* _Data for the task_:
↓↓↓

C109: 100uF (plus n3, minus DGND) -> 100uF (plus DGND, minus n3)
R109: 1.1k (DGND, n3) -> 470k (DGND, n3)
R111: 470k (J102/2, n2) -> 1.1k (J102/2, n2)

↑↑↑
↓↓↓

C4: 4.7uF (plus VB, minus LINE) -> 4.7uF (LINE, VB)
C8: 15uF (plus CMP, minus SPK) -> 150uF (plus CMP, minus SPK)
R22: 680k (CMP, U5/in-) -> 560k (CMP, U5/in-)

↑↑↑
↓↓↓

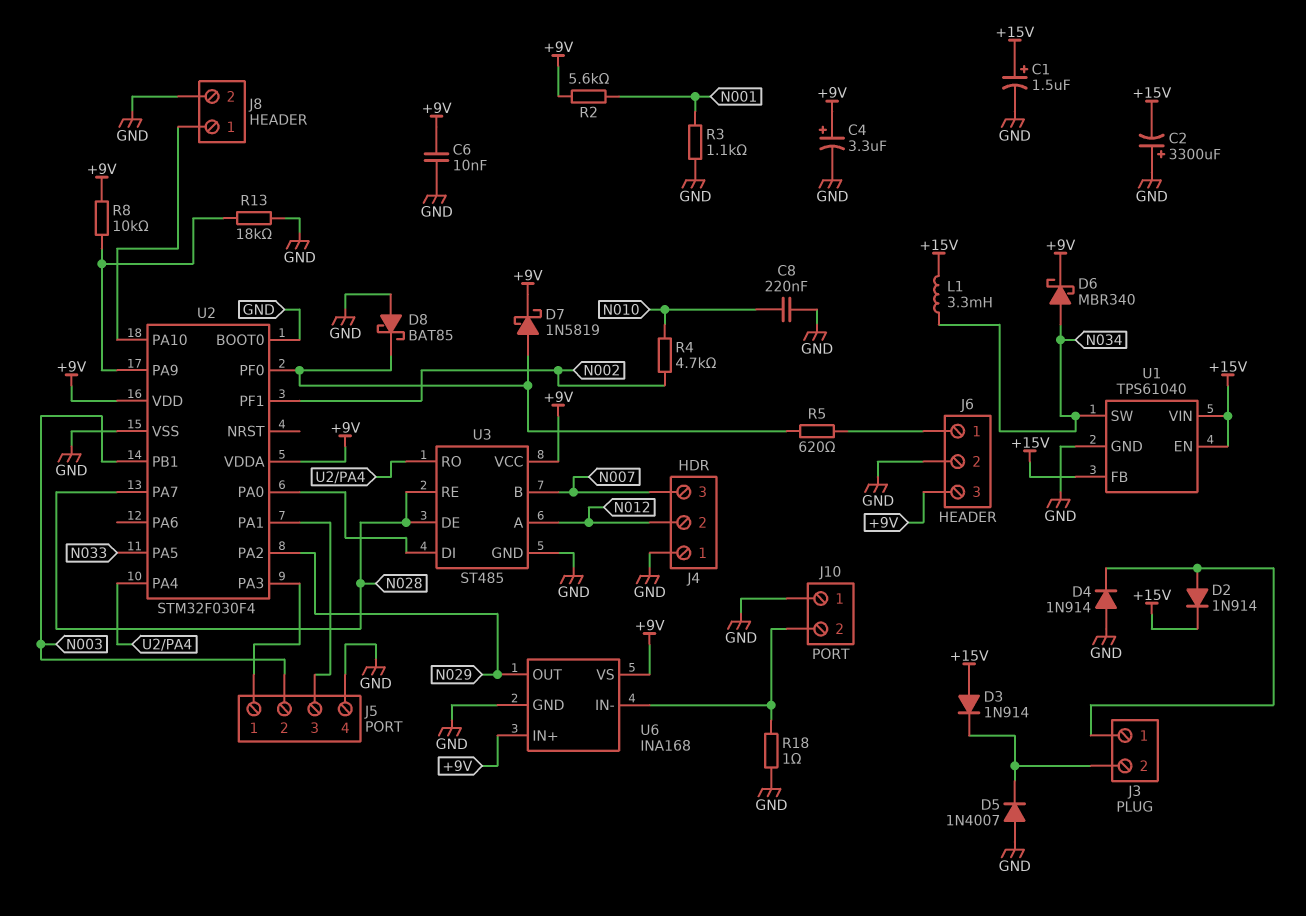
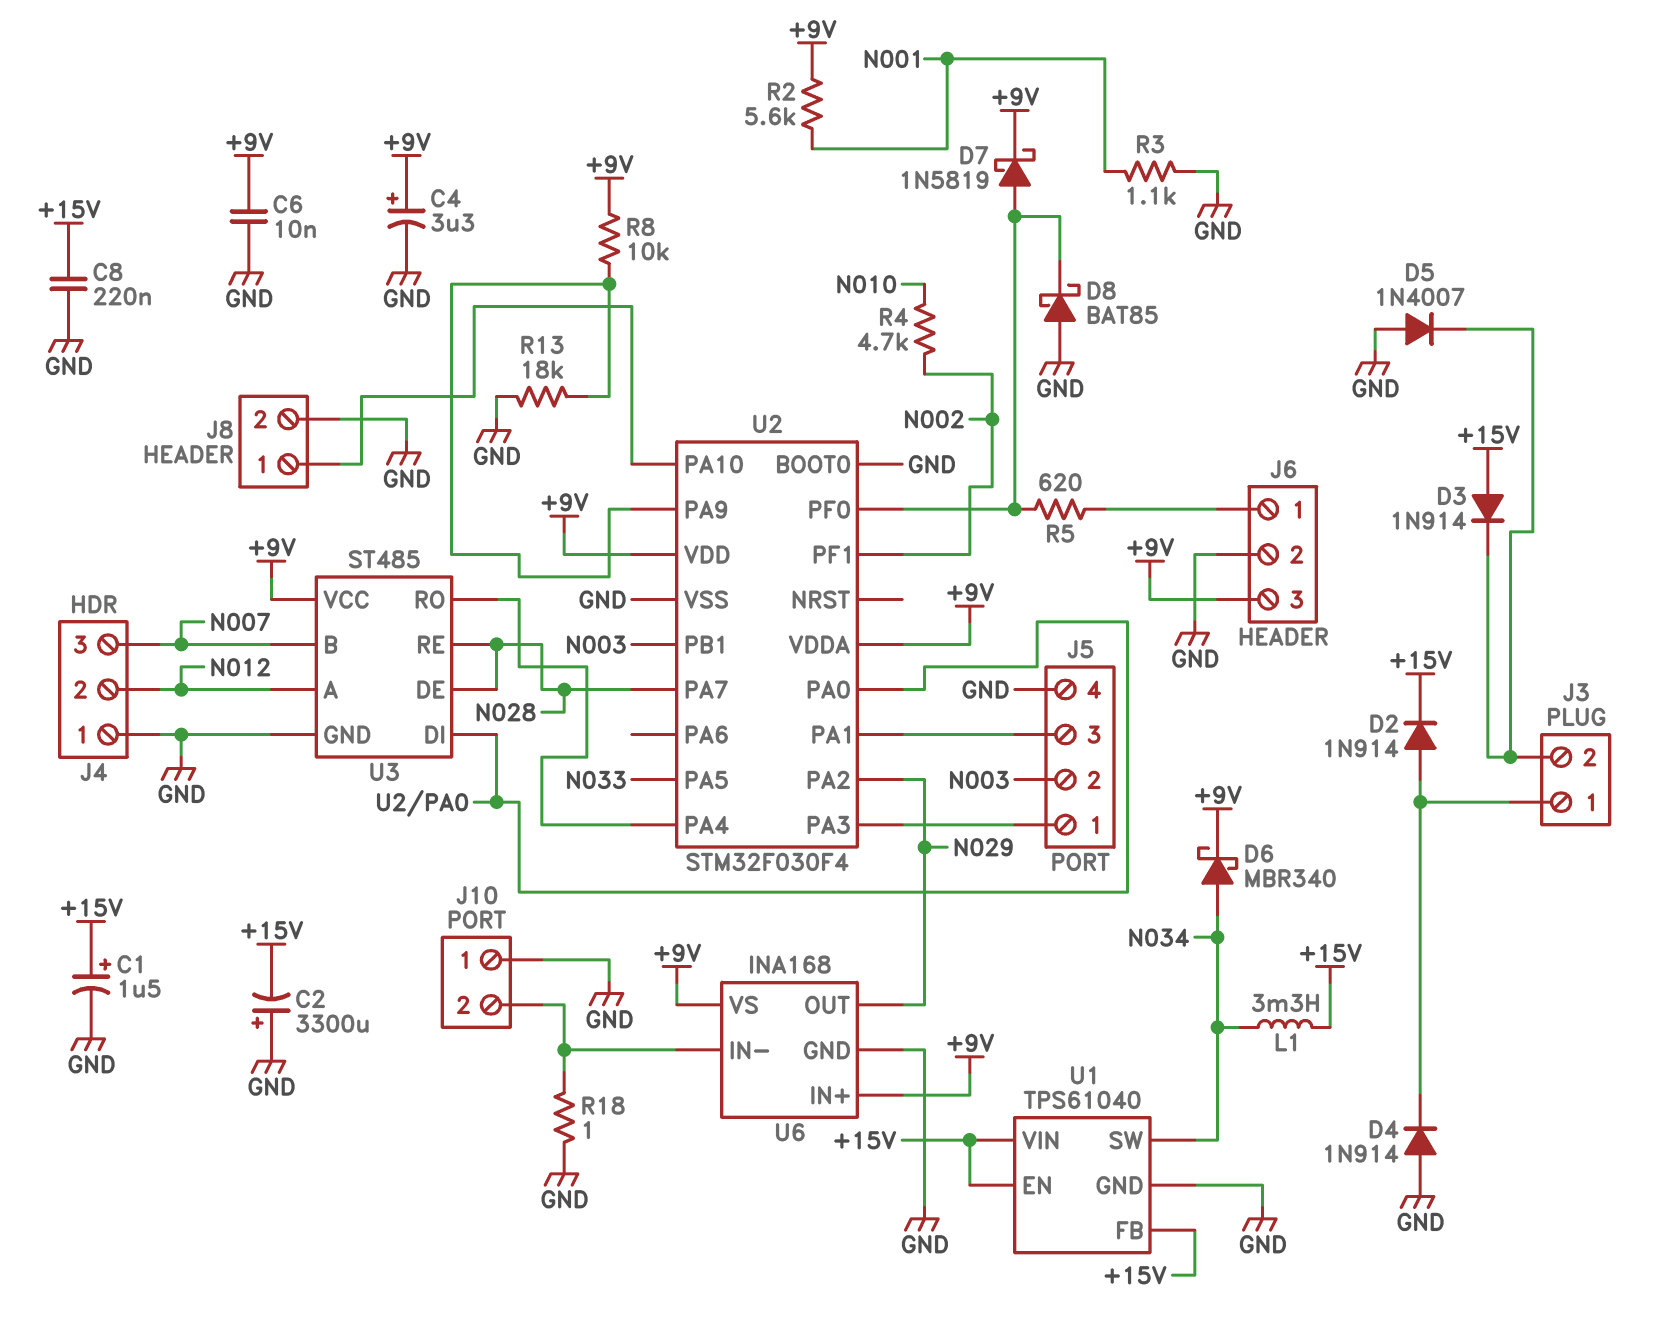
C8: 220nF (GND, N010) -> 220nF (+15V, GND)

↑↑↑

* _Aim of the exercise_:
Given the data above, transcribe exactly the lines from the one containing "C109: 100uF (plus" down to the one containing "R111: 470k (J102/2, n2) -> 1.1k (J102/2, n2)", and no others.

* _Worked solution_:
C109: 100uF (plus n3, minus DGND) -> 100uF (plus DGND, minus n3)
R109: 1.1k (DGND, n3) -> 470k (DGND, n3)
R111: 470k (J102/2, n2) -> 1.1k (J102/2, n2)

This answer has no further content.